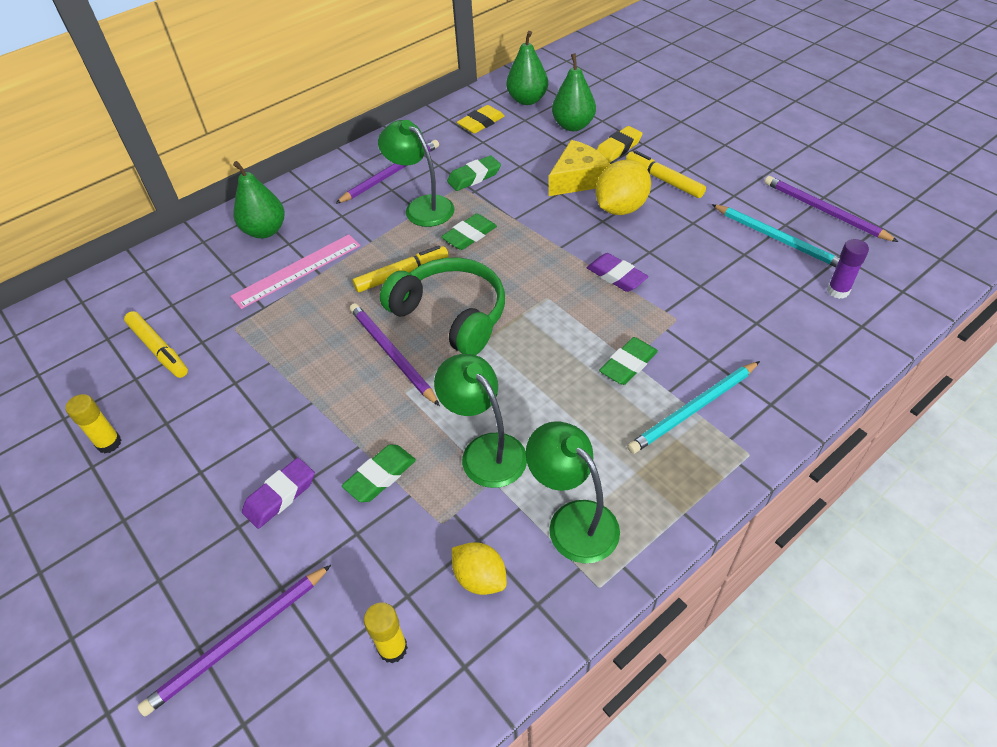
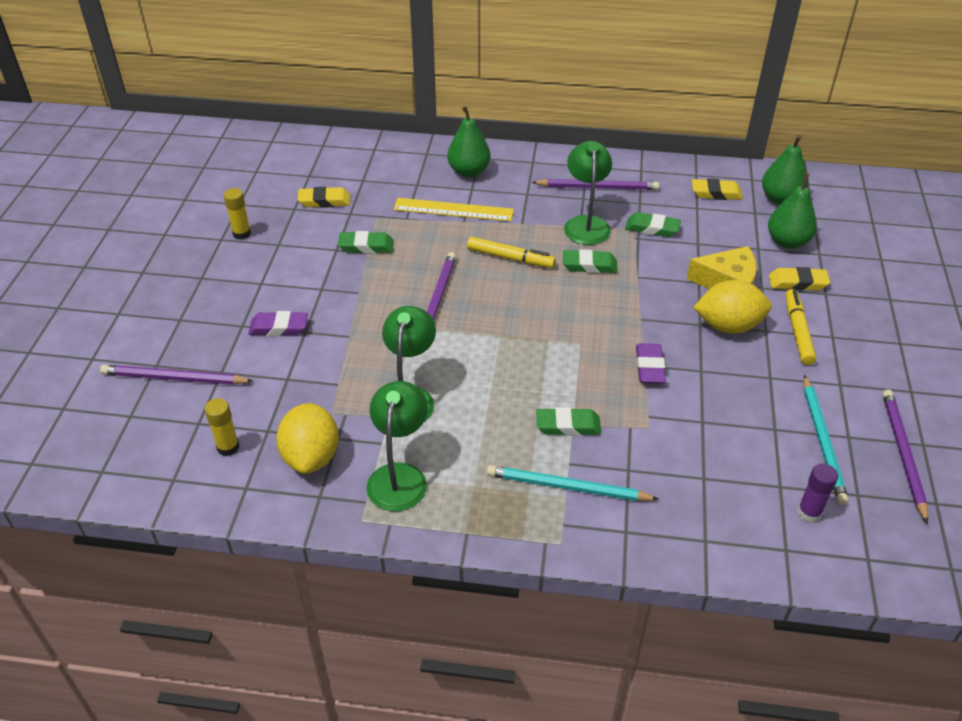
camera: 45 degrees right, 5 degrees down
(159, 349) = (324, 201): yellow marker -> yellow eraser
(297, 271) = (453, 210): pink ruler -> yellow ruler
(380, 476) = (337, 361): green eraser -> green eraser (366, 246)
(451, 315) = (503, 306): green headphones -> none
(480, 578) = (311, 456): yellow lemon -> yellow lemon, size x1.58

◆ Task details
Write out the whole listing again, exactly, with no pictures.

◆ Worked solution
camera: 45 degrees right, 5 degrees down
(159, 349) = (324, 201): yellow marker -> yellow eraser
(297, 271) = (453, 210): pink ruler -> yellow ruler
(380, 476) = (337, 361): green eraser -> green eraser (366, 246)
(451, 315) = (503, 306): green headphones -> none
(480, 578) = (311, 456): yellow lemon -> yellow lemon, size x1.58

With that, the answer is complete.